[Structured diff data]
□ □ □ □
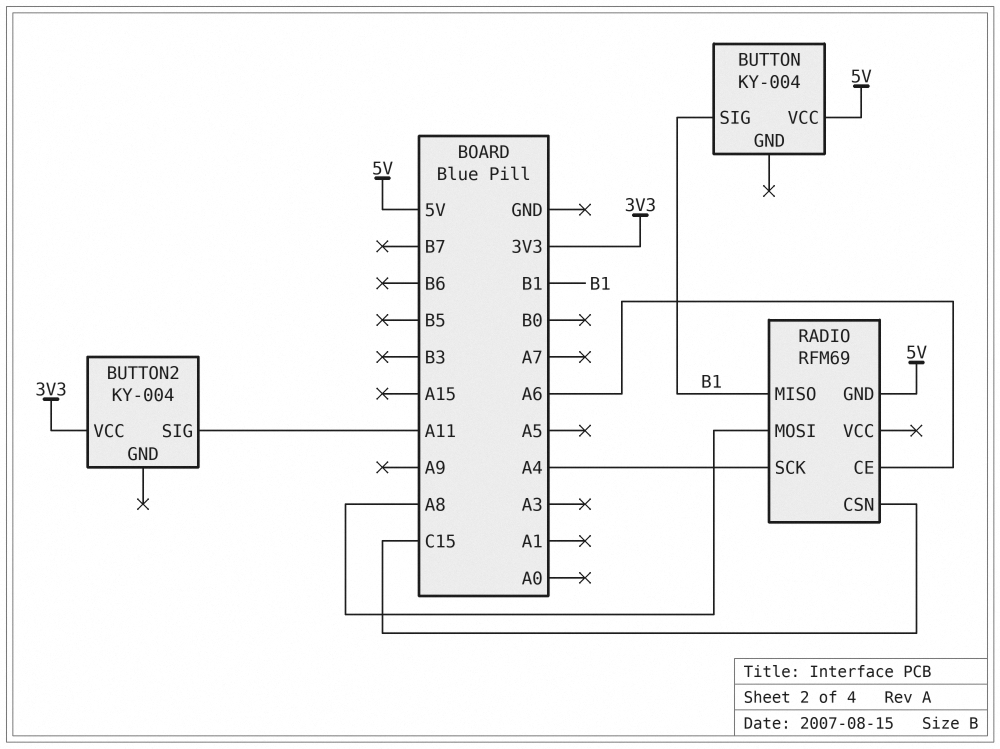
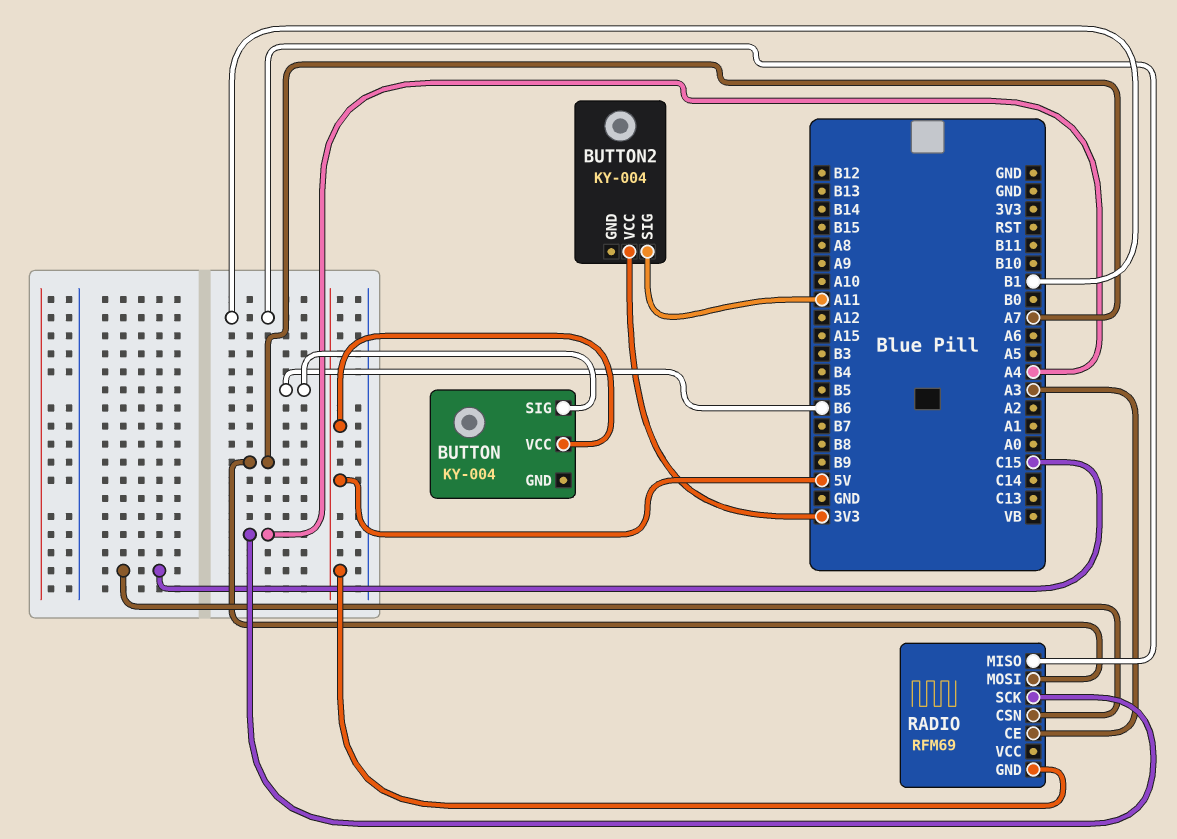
BUTTON pin SIG: B1 -> B6
RADIO pin CE: A6 -> A3
RADIO pin MOSI: A8 -> A7

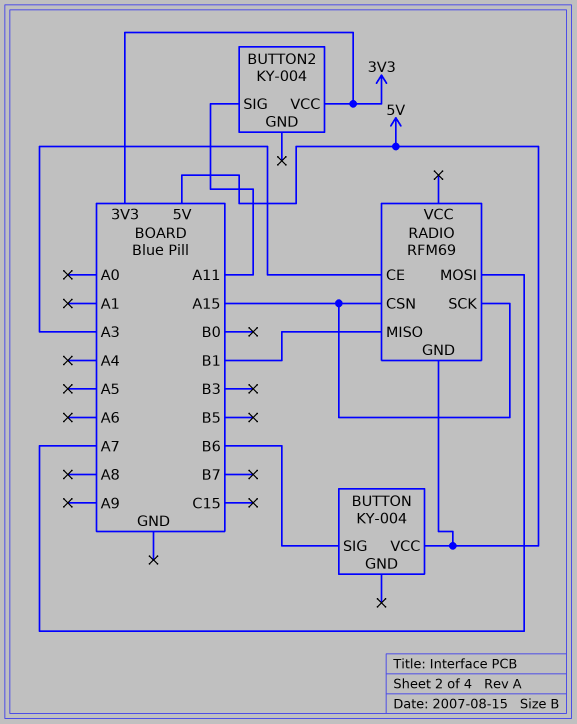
RADIO pin CSN: C15 -> A15
RADIO pin SCK: A4 -> A15

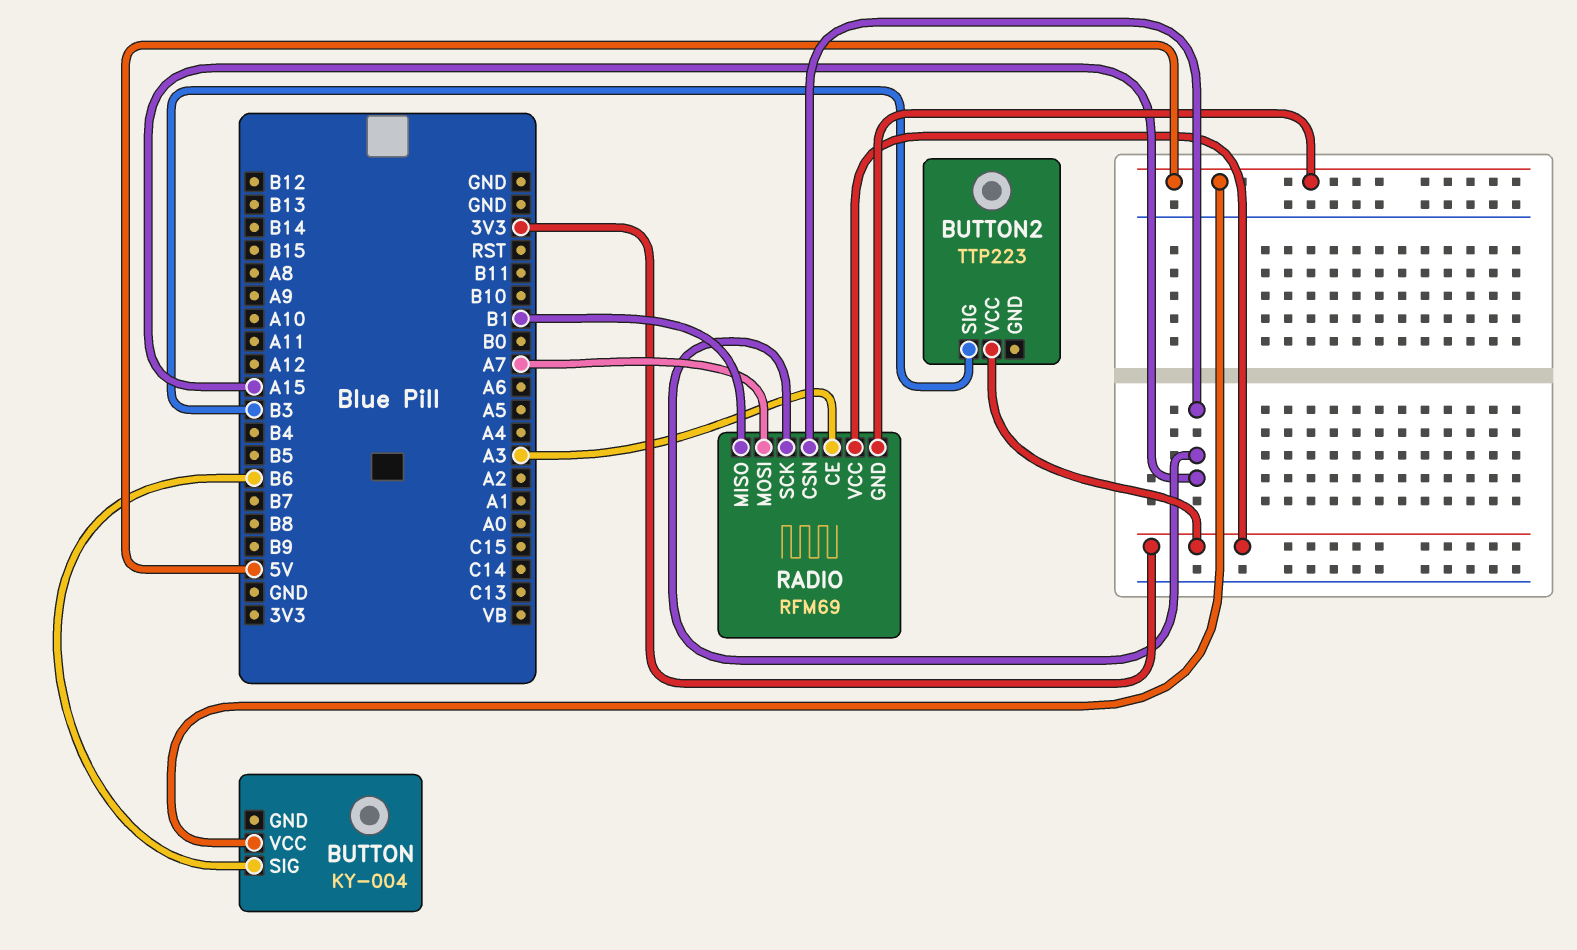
BUTTON2: KY-004 -> TTP223
BUTTON2 pin SIG: A11 -> B3
RADIO pin VCC: none -> 3V3

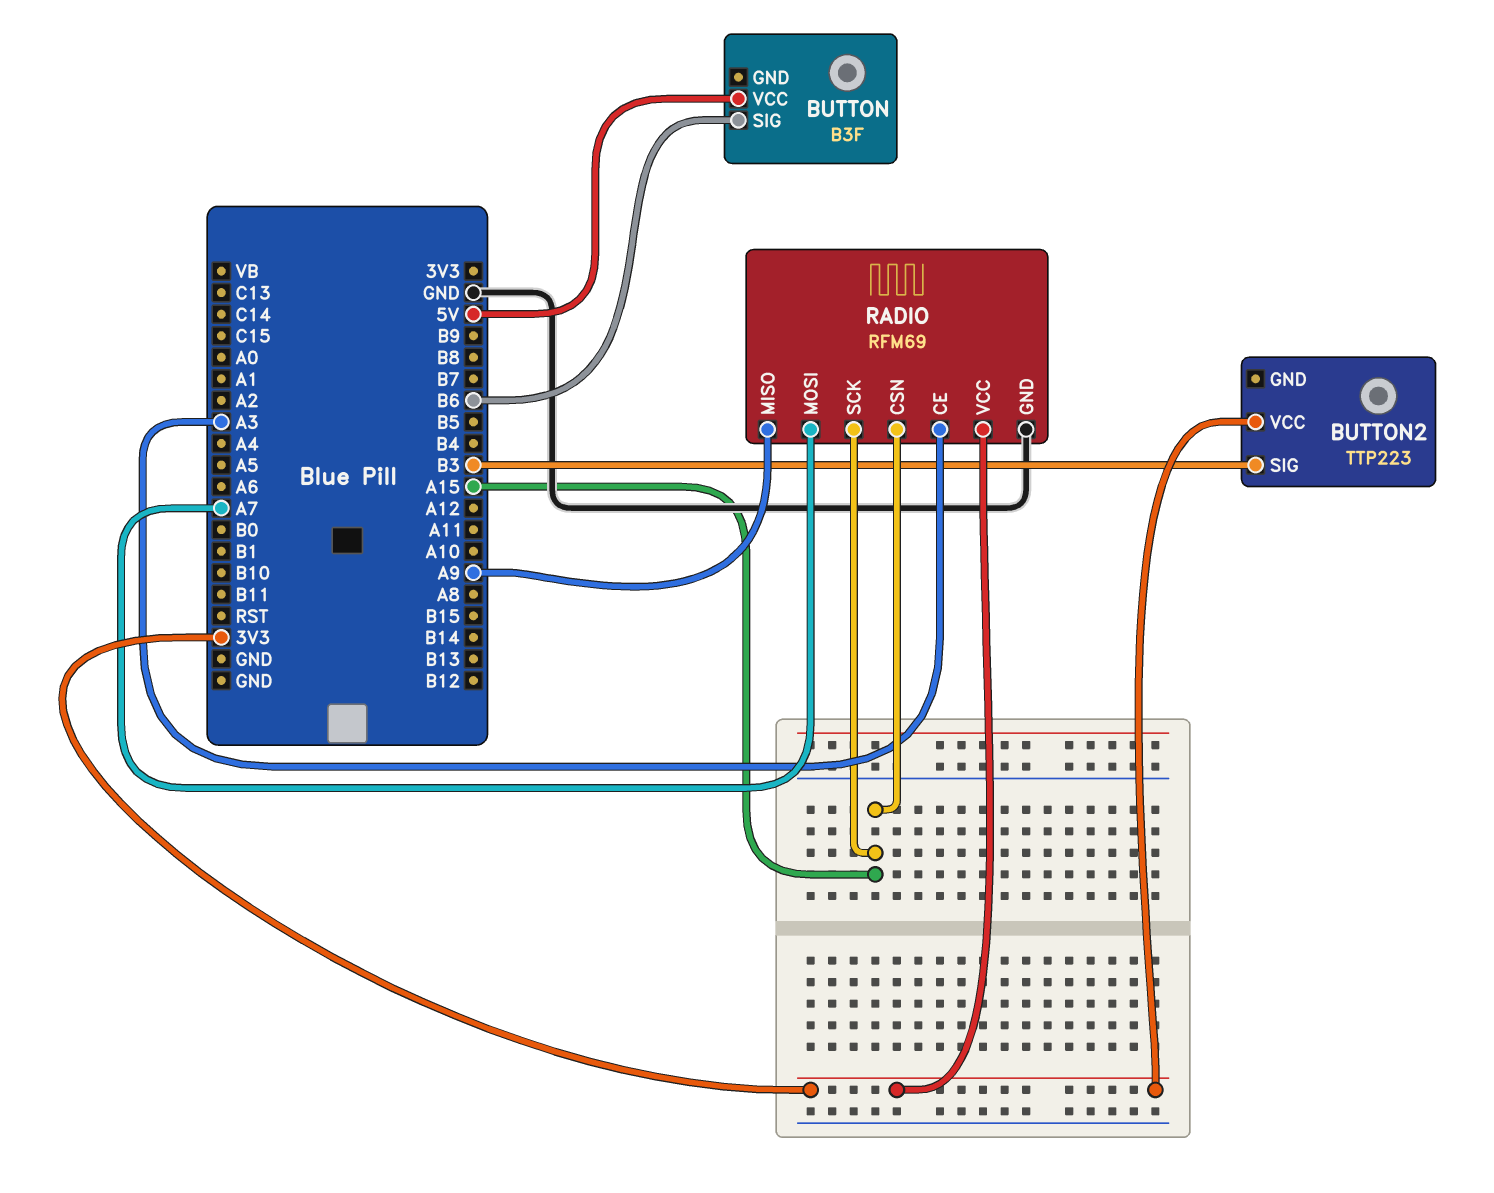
BUTTON: KY-004 -> B3F
RADIO pin GND: 5V -> GND
RADIO pin MISO: B1 -> A9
□ □ □ □
• _Work item_: Reproduce the lines above, exactly and exclusively, from the line containing "BUTTON2 pin SIG: A11 -> B3" down to the last line, both included; pictures are not part of the copy.

• _Output of the task_:
BUTTON2 pin SIG: A11 -> B3
RADIO pin VCC: none -> 3V3

BUTTON: KY-004 -> B3F
RADIO pin GND: 5V -> GND
RADIO pin MISO: B1 -> A9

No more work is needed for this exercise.